Recorded data:
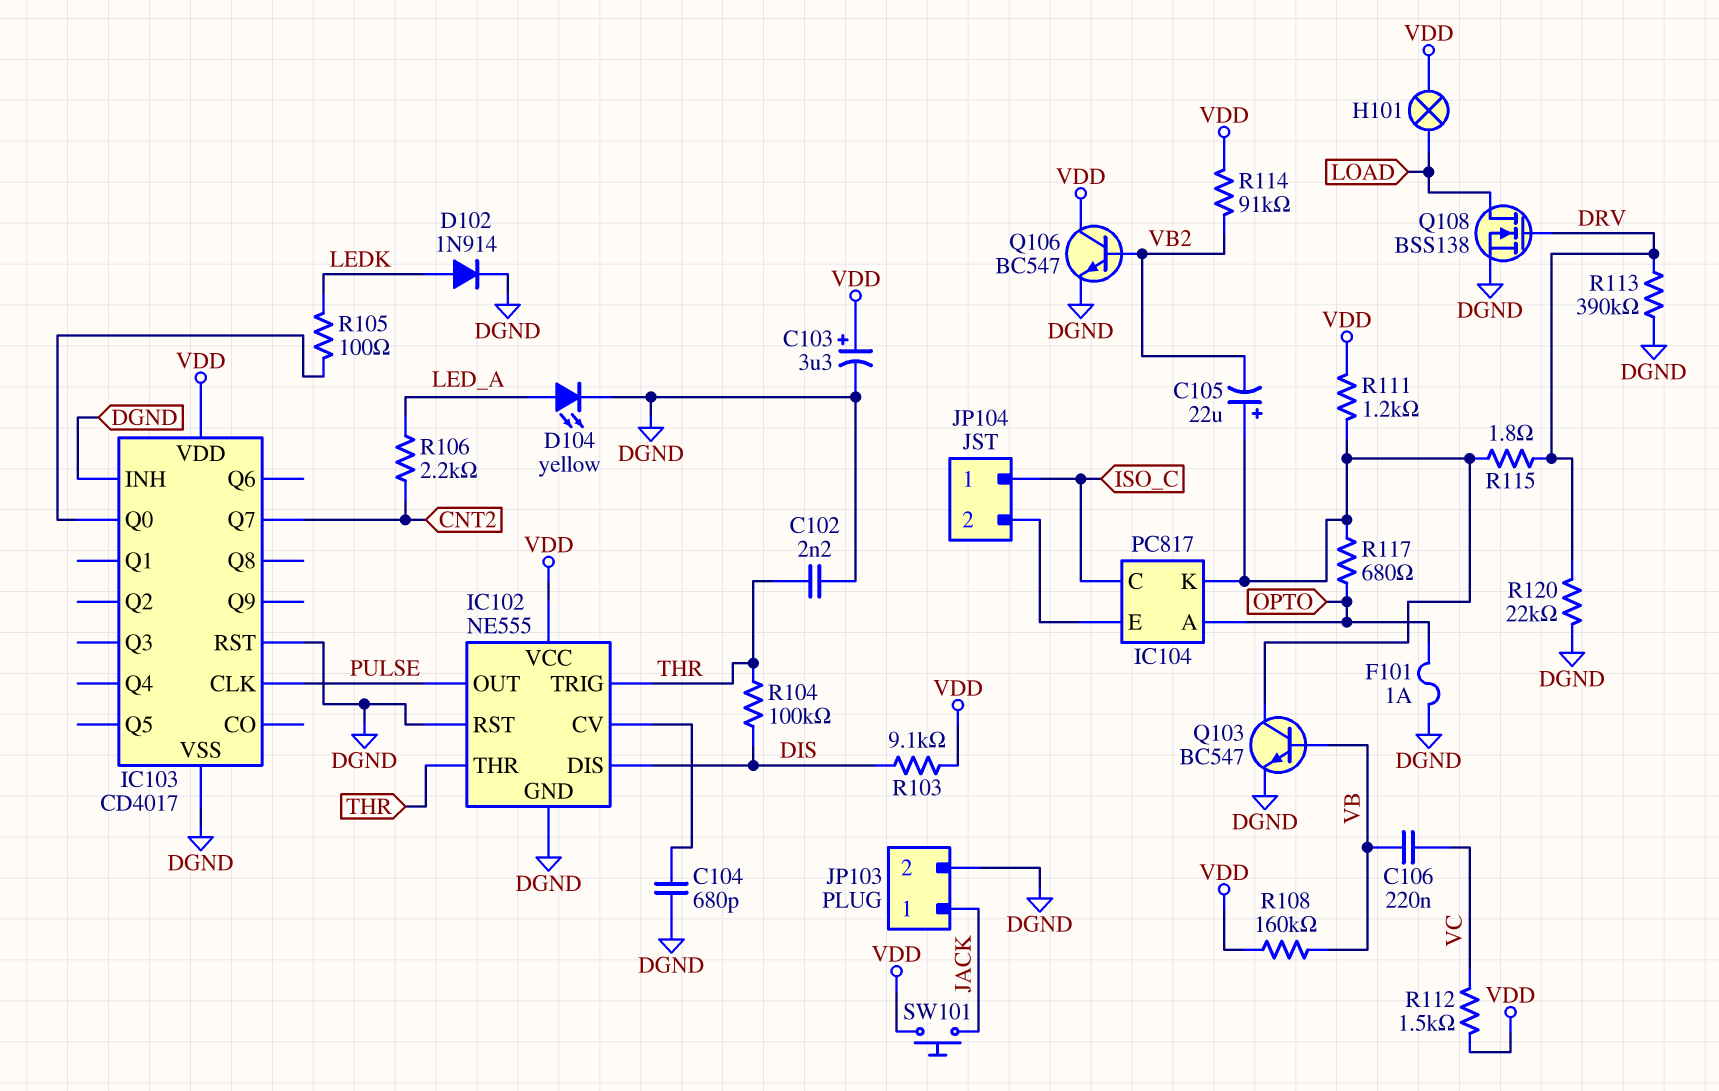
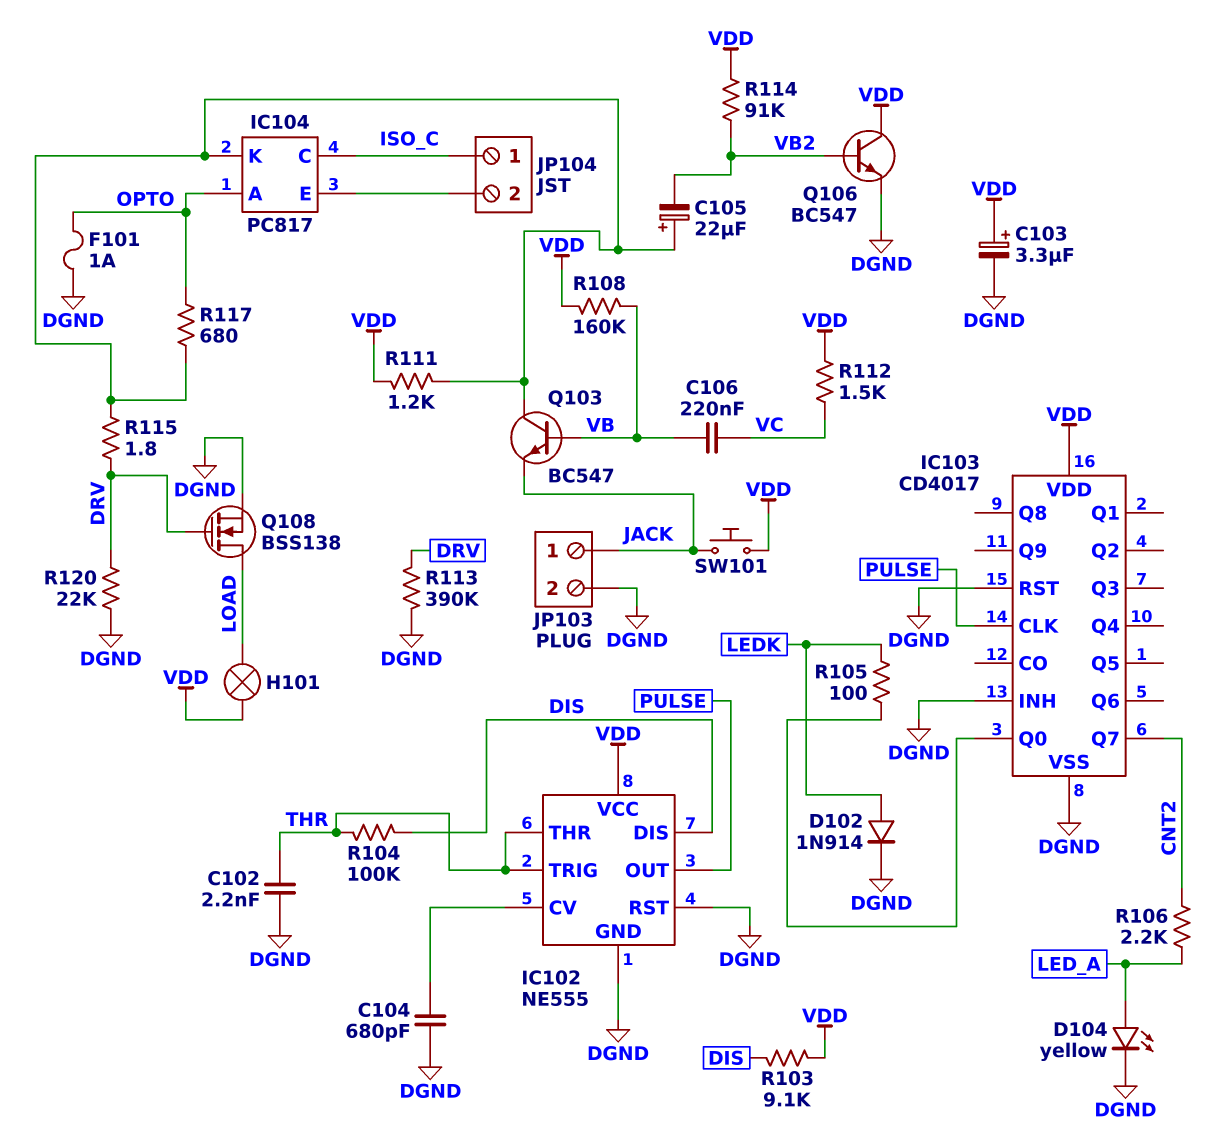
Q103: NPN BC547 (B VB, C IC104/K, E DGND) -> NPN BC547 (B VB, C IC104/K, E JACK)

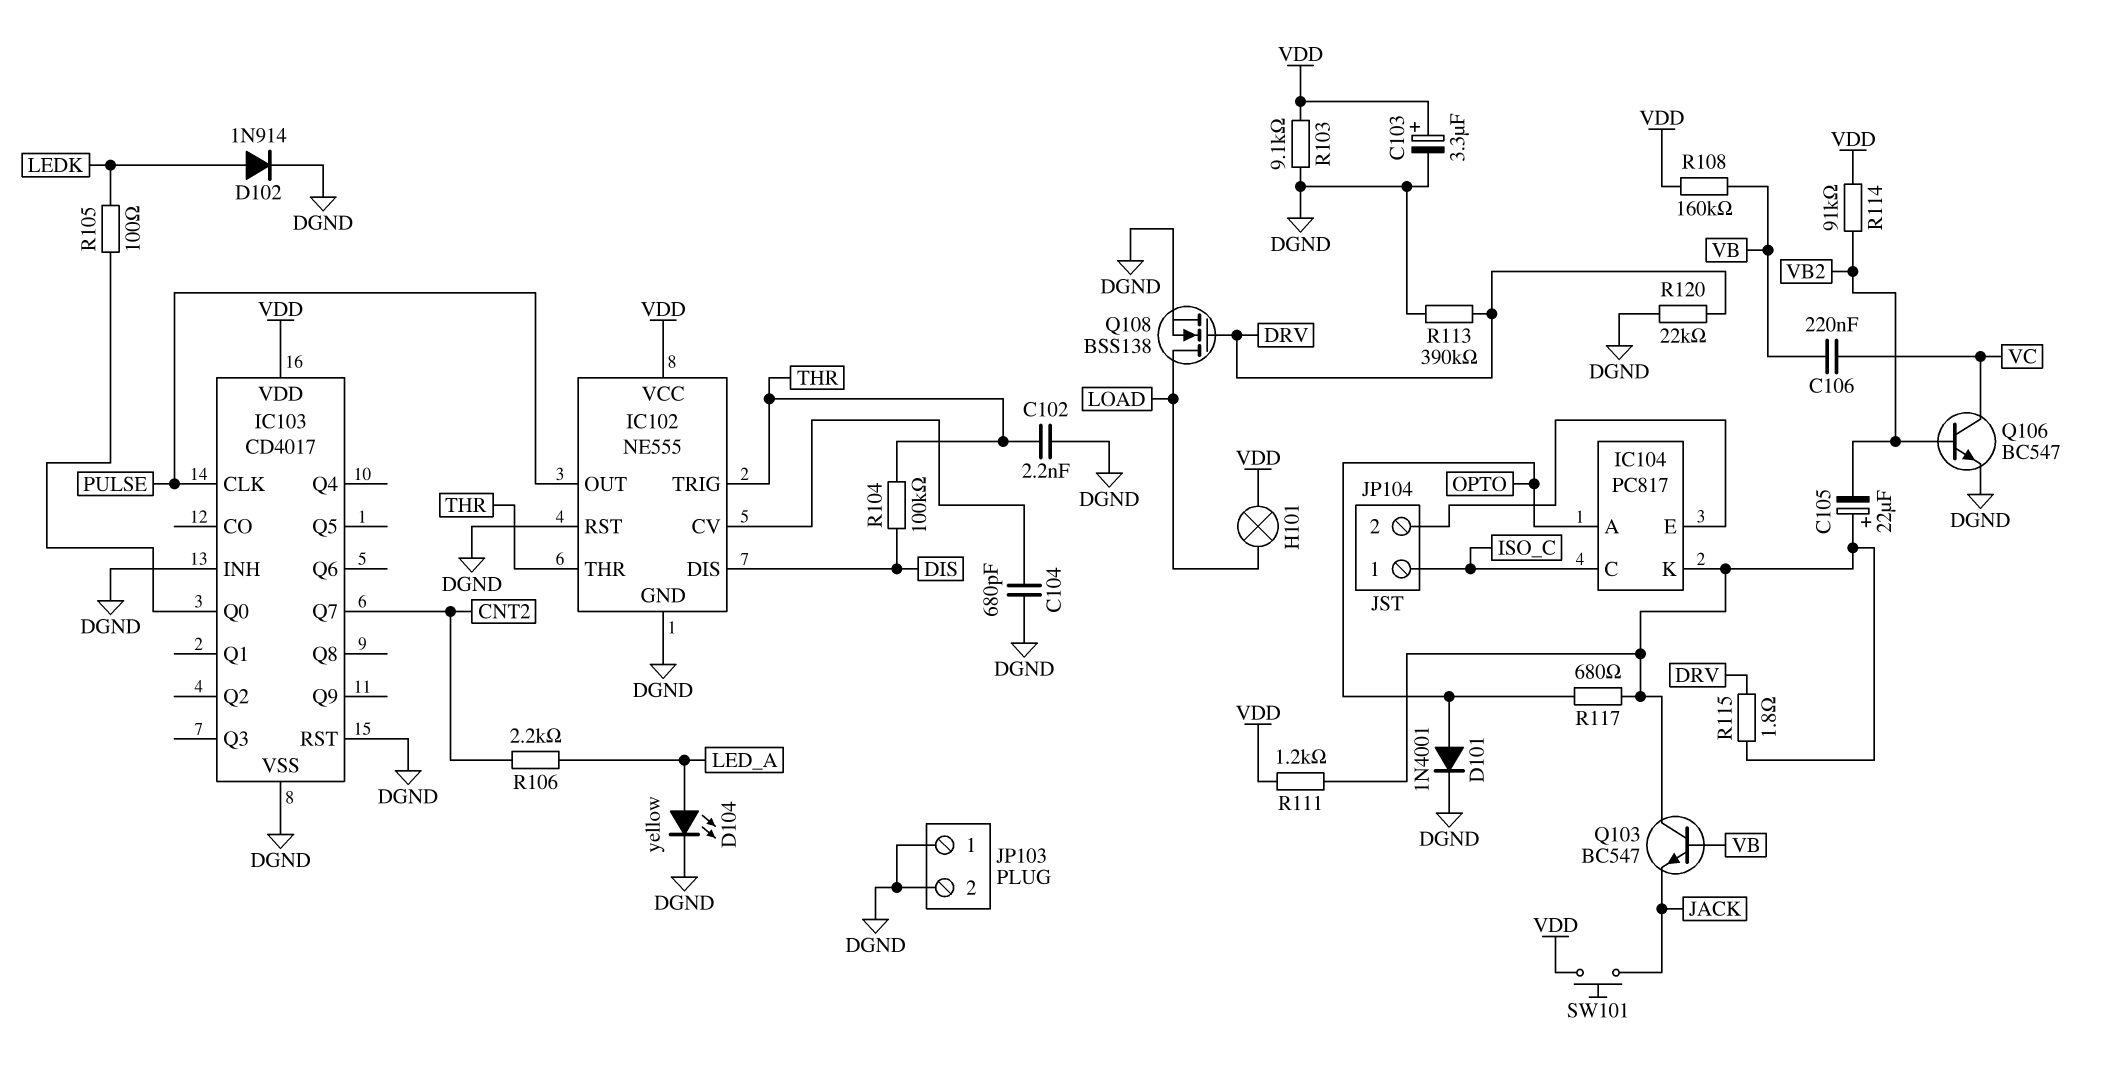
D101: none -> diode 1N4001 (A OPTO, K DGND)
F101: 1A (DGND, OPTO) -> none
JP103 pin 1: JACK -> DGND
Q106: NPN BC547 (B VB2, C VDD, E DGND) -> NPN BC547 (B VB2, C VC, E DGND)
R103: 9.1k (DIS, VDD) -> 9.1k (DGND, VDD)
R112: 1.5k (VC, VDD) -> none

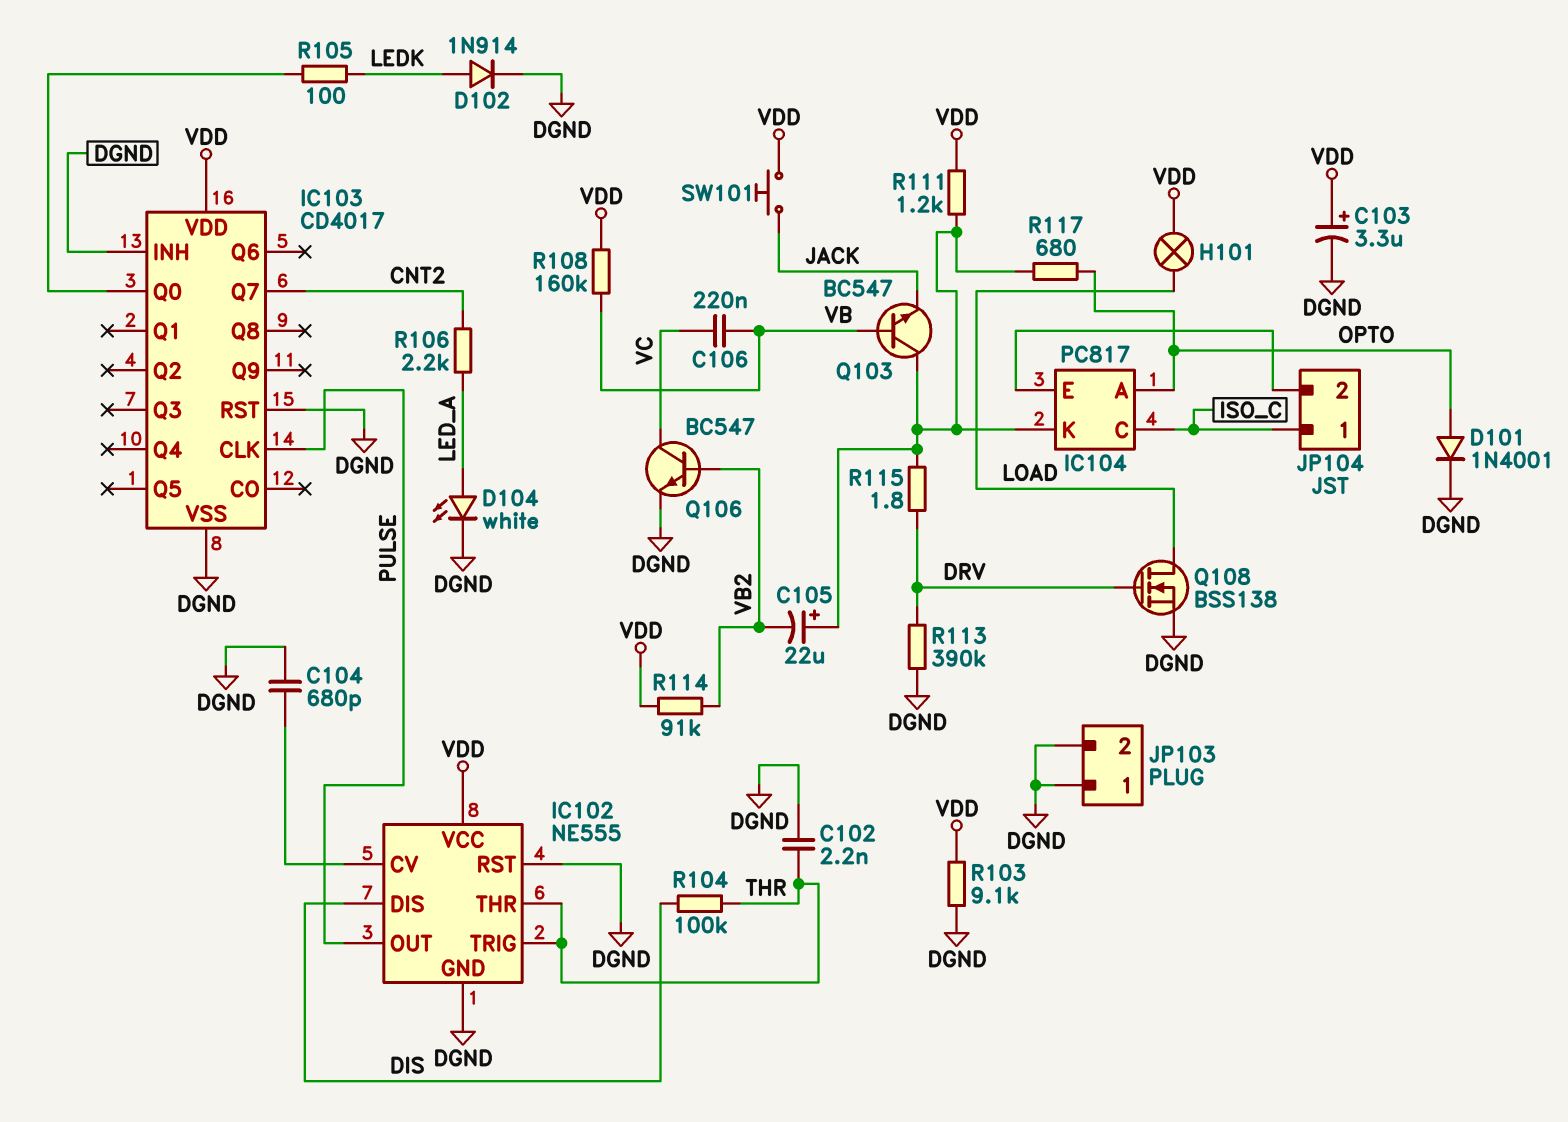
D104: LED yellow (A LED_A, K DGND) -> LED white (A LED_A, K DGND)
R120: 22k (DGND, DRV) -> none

Work to complete:
Return each line in the records that holds the string "JACK".

Task output:
Q103: NPN BC547 (B VB, C IC104/K, E DGND) -> NPN BC547 (B VB, C IC104/K, E JACK)
JP103 pin 1: JACK -> DGND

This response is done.